-- PROVIDED MATERIAL --
......

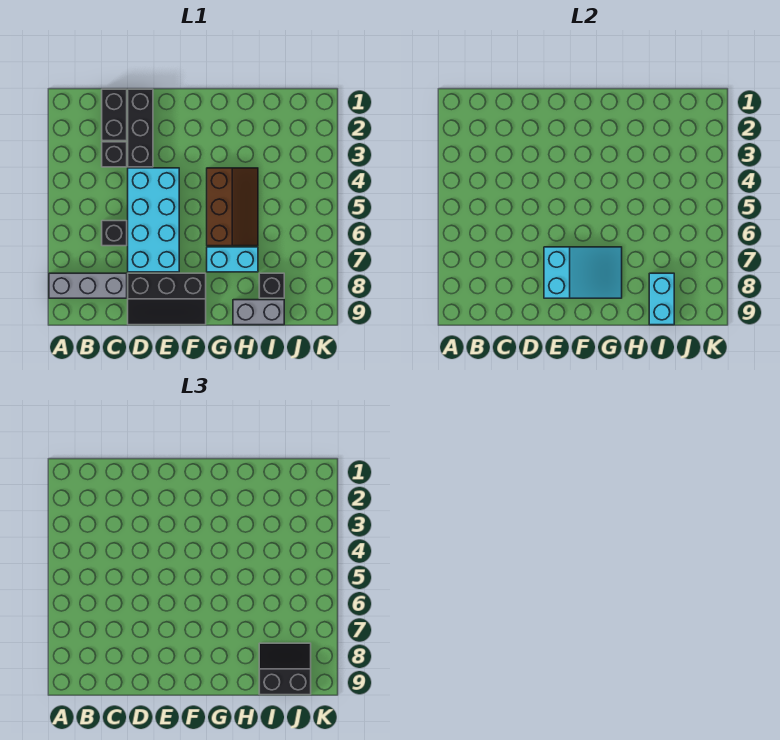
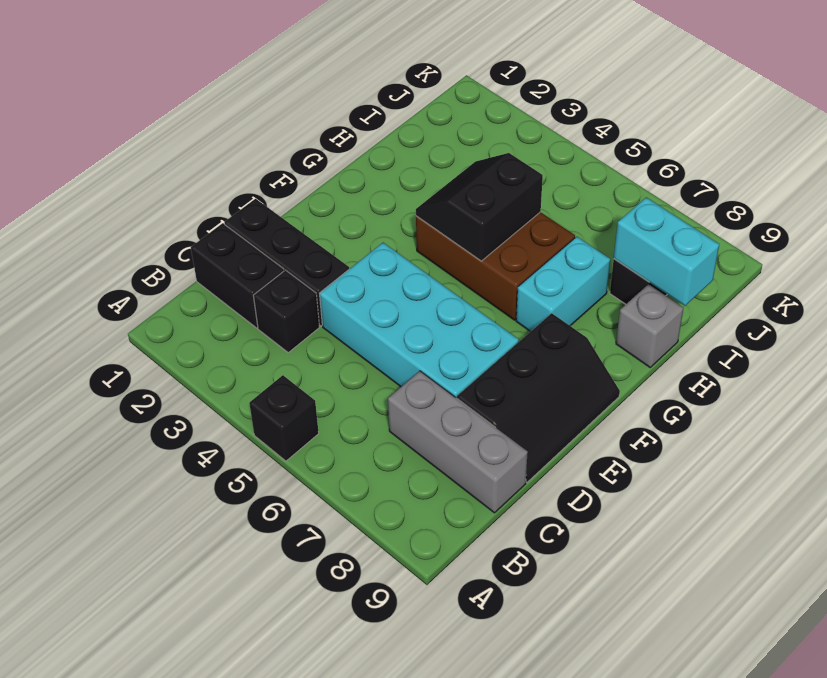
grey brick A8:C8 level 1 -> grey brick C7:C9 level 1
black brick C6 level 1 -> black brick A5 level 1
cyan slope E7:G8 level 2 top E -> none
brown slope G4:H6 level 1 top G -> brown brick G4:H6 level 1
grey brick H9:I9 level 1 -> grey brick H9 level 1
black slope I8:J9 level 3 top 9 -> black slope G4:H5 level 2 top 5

......

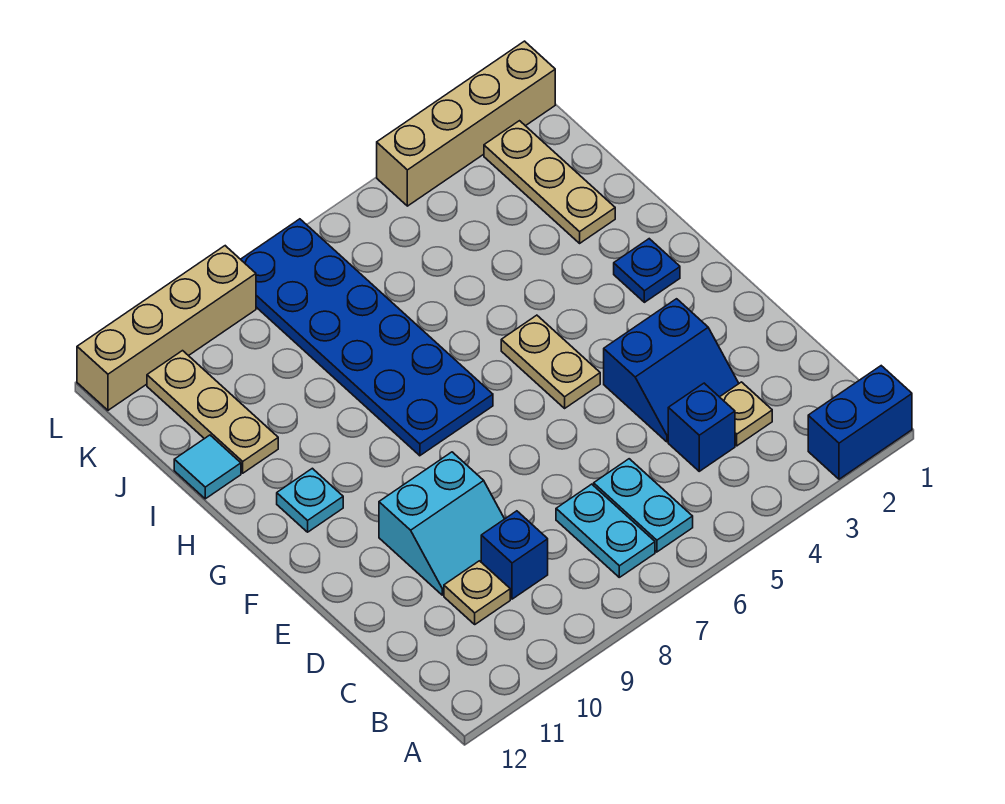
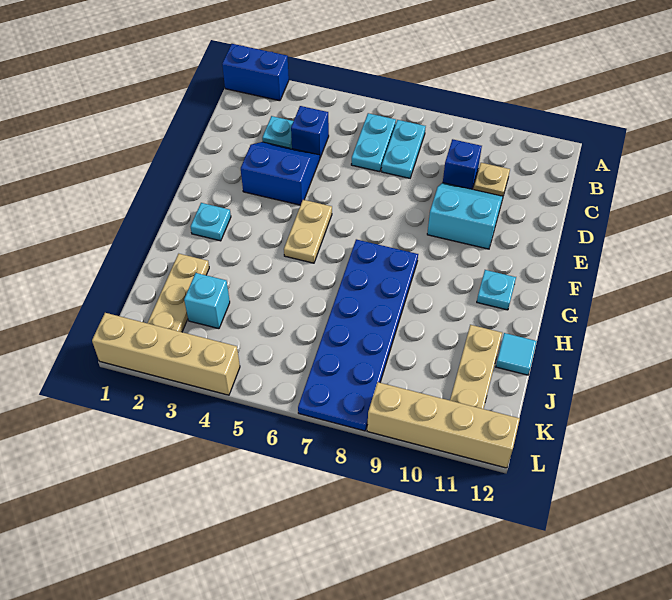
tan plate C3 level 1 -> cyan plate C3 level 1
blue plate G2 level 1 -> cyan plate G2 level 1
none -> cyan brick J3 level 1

......

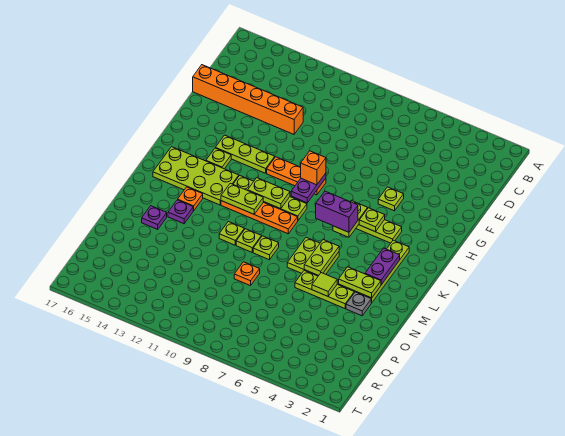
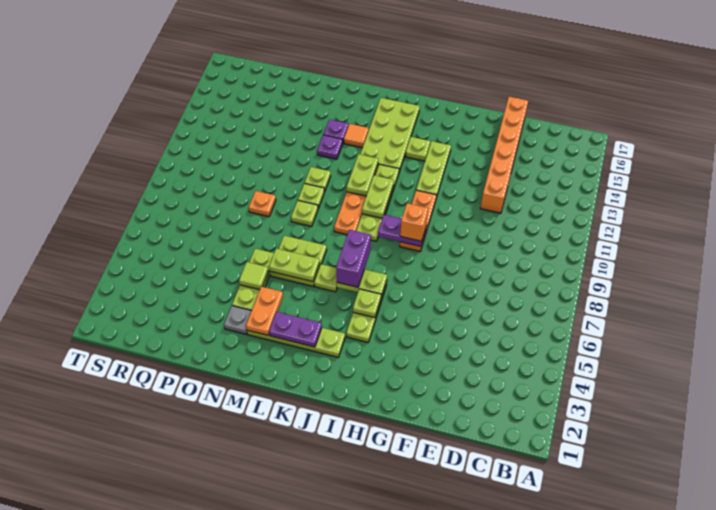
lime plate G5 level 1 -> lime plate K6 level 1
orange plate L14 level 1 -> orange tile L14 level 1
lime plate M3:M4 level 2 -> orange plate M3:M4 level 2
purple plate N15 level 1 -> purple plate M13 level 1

......

-- ASSIGNED TASK --
In the entries above, the lines between the one holding "grey brick H9:I9" and the one holding "black slope I8:J9", inclusive, are to be printed exactly as written, and those alone.

-- ANSWER TO THIS EXERCISE --
grey brick H9:I9 level 1 -> grey brick H9 level 1
black slope I8:J9 level 3 top 9 -> black slope G4:H5 level 2 top 5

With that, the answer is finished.